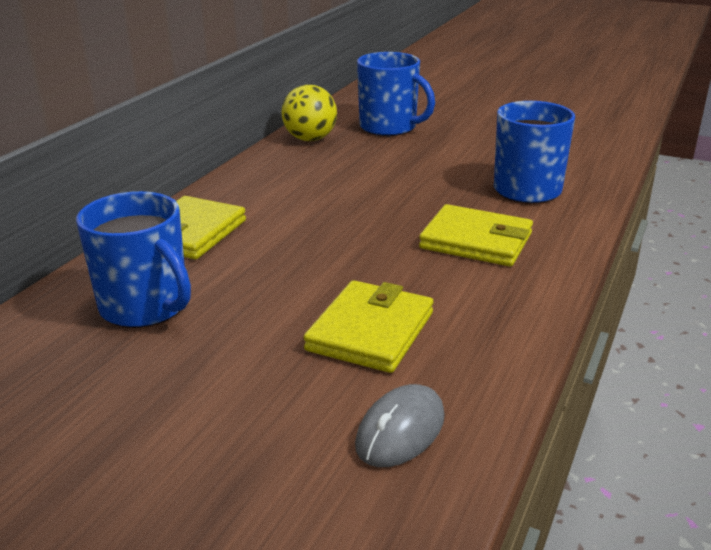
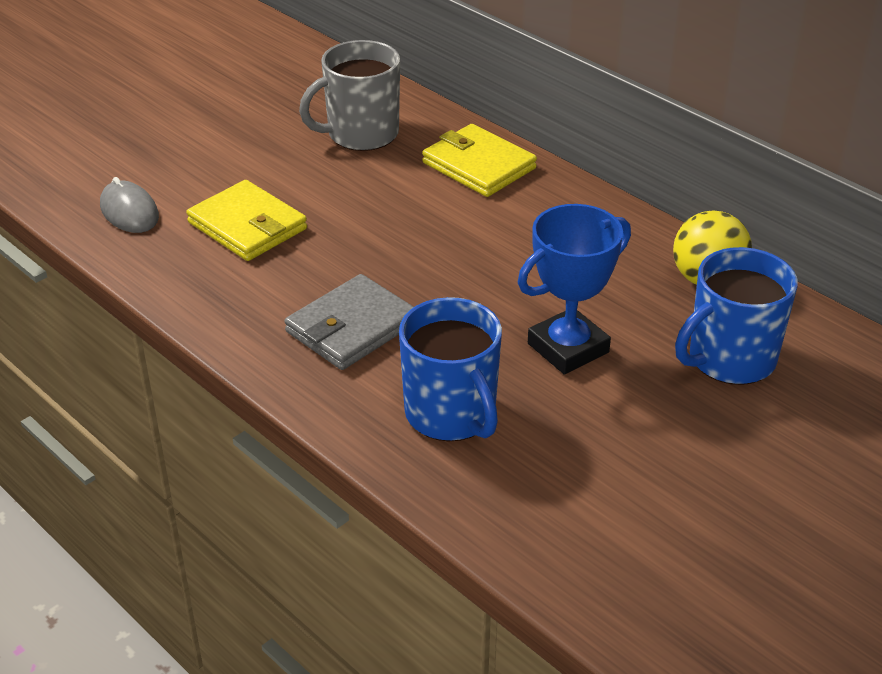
camera: 110 degrees right, 10 degrees up
(146, 307) = (361, 134): blue mug -> grey mug
(422, 167) = (568, 348): none -> blue trophy
(476, 241) = (352, 327): yellow wallet -> grey wallet

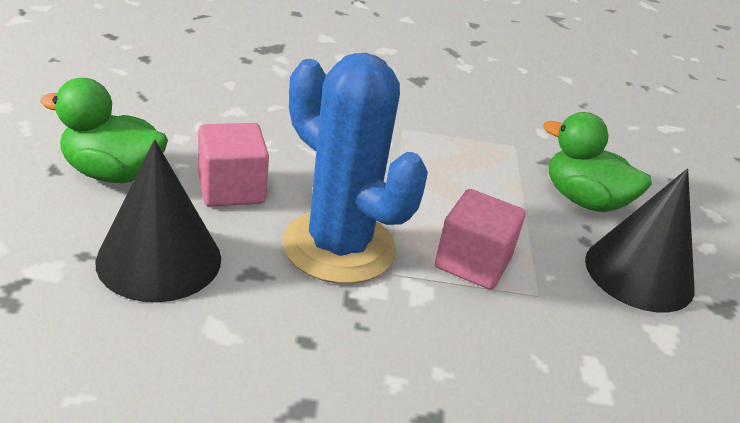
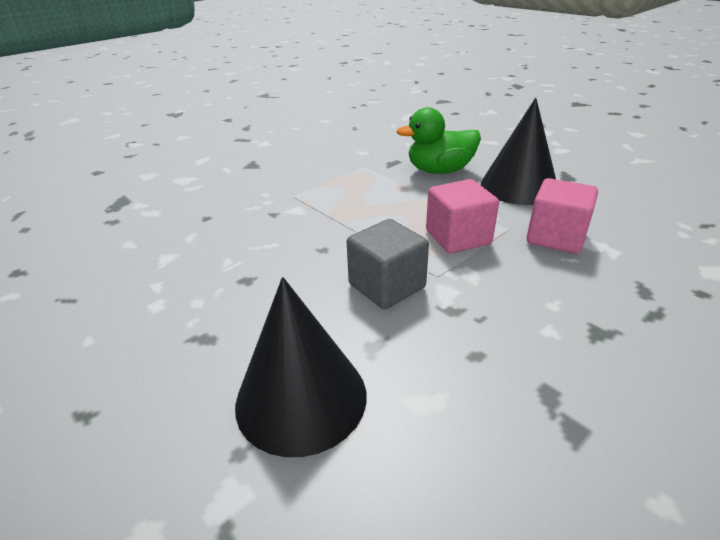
camera: 40 degrees left, 0 degrees up
(112, 173) = (147, 373): green duck -> none
(231, 189) = (260, 308): pink cube -> pink cube (556, 237)
(339, 247) = (387, 286): blue cactus -> grey cube

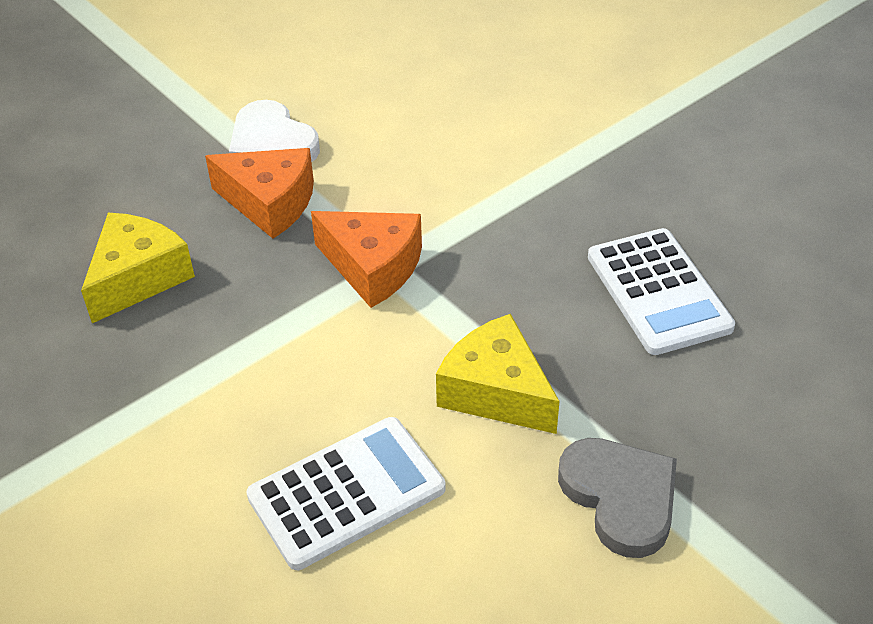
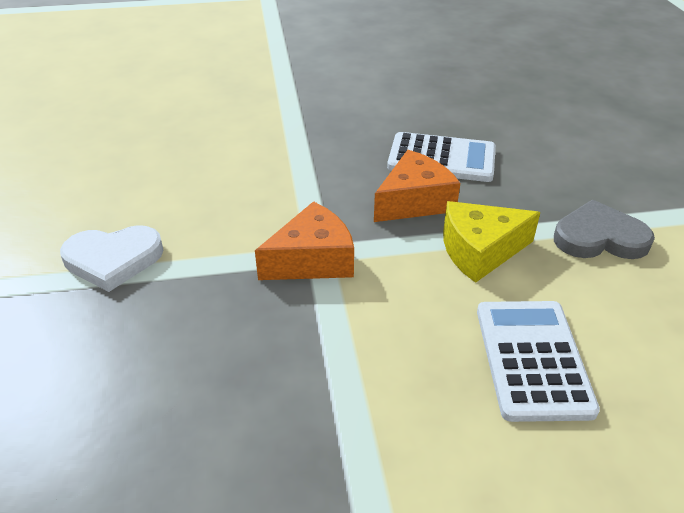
camera: 60 degrees left, 5 degrees down
(138, 278) = (187, 405): yellow cheese -> none
(270, 203) = (184, 287): orange cheese -> orange cheese (414, 201)

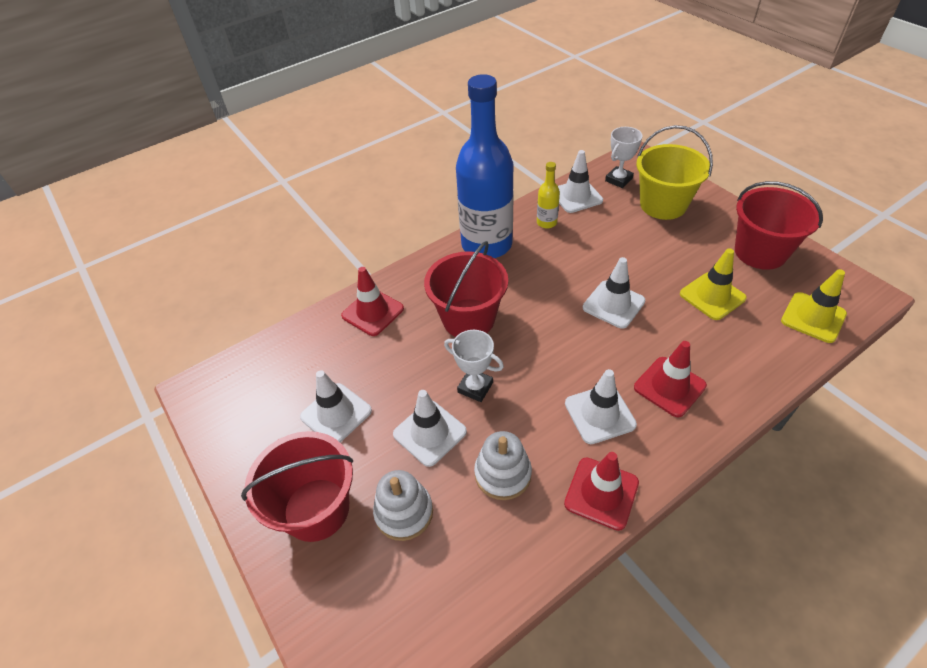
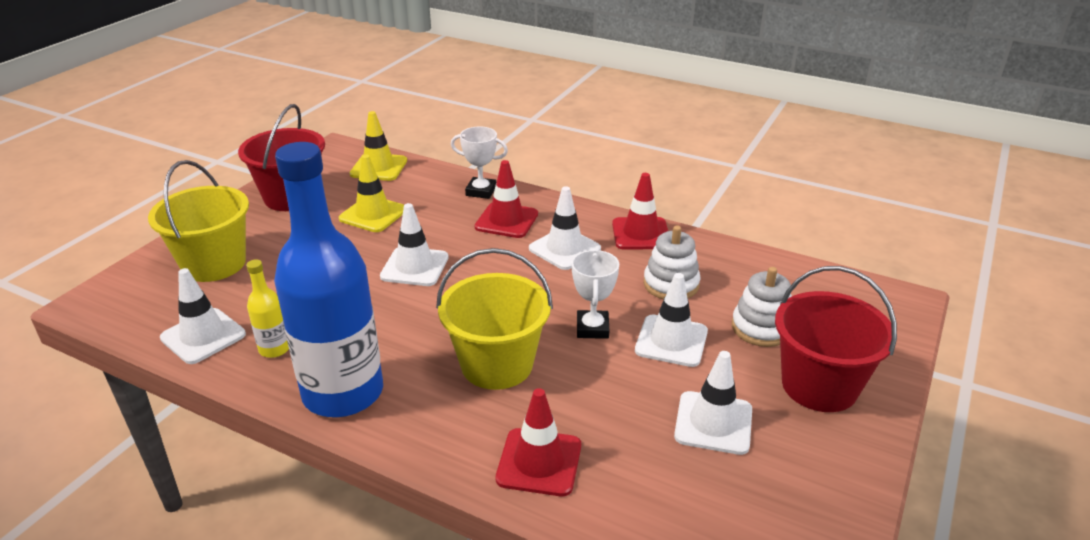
camera: 120 degrees left, 15 degrees down
(468, 319) = (497, 365): red bucket -> yellow bucket
(618, 180) = (155, 307): white trophy -> white trophy (481, 191)

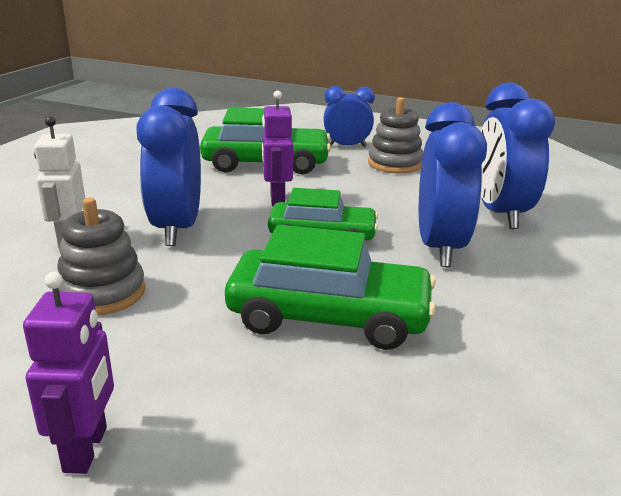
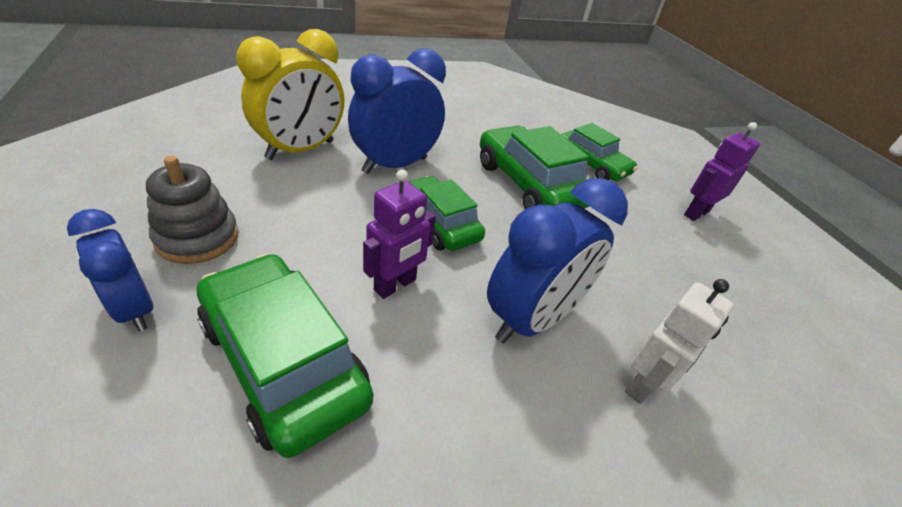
camera: 135 degrees left, 15 degrees up
(102, 293) = (646, 291): grey stacking toy -> none
(318, 416) = (591, 164): none -> green car
(500, 214) = (300, 150): blue clock -> yellow clock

**********

Description of the task:
The only output should be the lines from the one containing "(318, 416) = (591, 164): none -> green car" through the final line of the material above, copied exactly.

Exercise result:
(318, 416) = (591, 164): none -> green car
(500, 214) = (300, 150): blue clock -> yellow clock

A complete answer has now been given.